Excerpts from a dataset
########################################
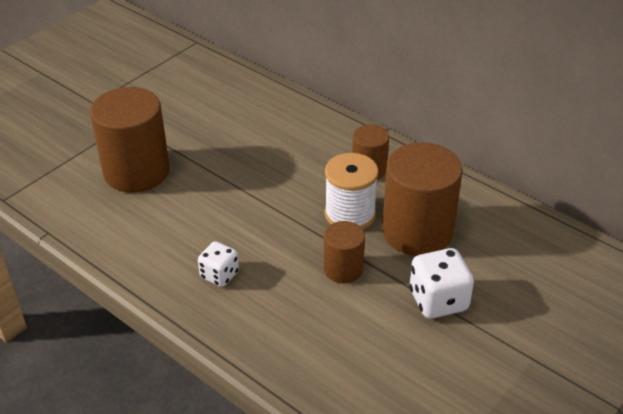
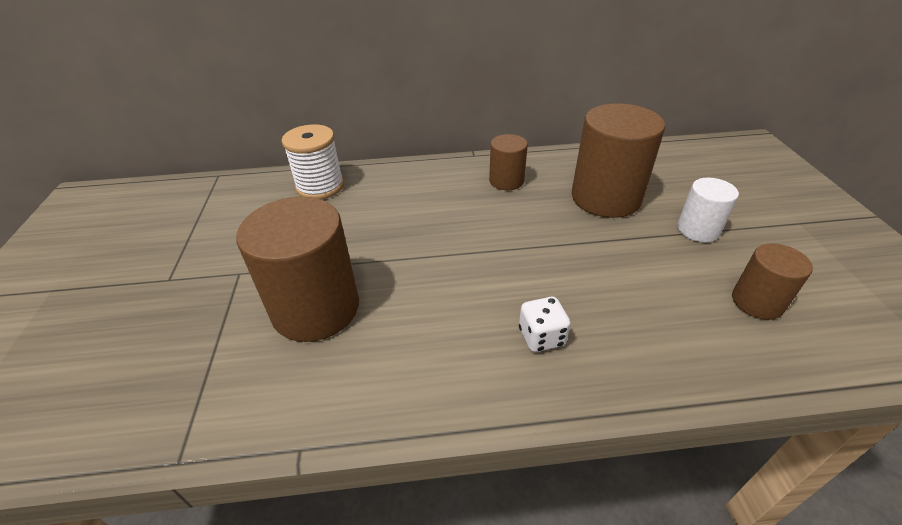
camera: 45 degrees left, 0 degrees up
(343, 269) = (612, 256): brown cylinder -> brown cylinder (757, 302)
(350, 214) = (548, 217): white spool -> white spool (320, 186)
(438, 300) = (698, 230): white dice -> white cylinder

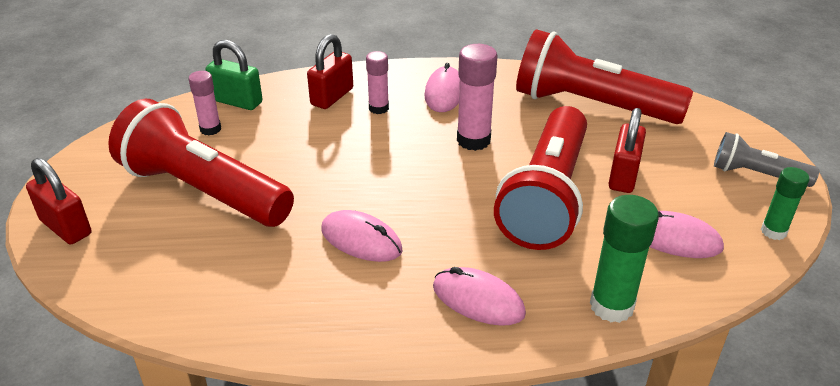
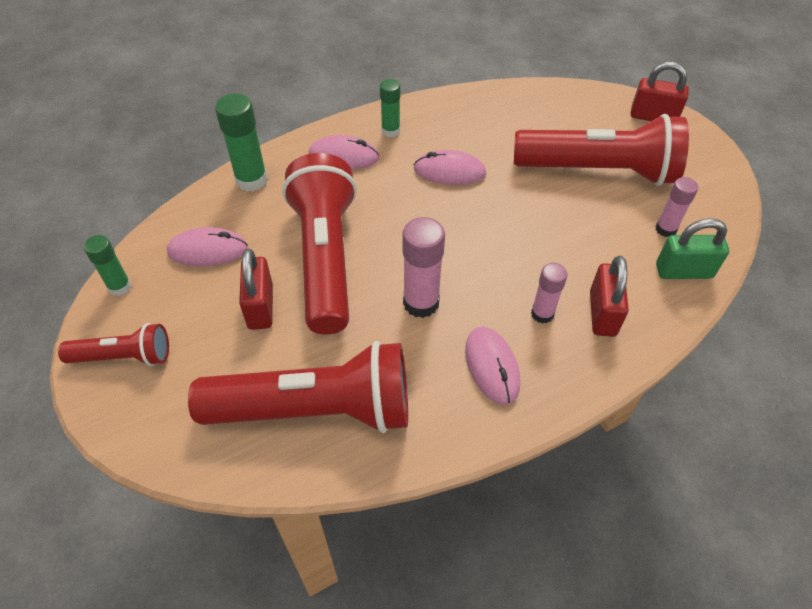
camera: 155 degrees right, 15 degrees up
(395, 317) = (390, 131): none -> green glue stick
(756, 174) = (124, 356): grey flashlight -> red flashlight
########################################
A faithful reproduction of every entry, with no pictures, is the expected answer.

camera: 45 degrees left, 0 degrees up
(343, 269) = (612, 256): brown cylinder -> brown cylinder (757, 302)
(350, 214) = (548, 217): white spool -> white spool (320, 186)
(438, 300) = (698, 230): white dice -> white cylinder

camera: 155 degrees right, 15 degrees up
(395, 317) = (390, 131): none -> green glue stick
(756, 174) = (124, 356): grey flashlight -> red flashlight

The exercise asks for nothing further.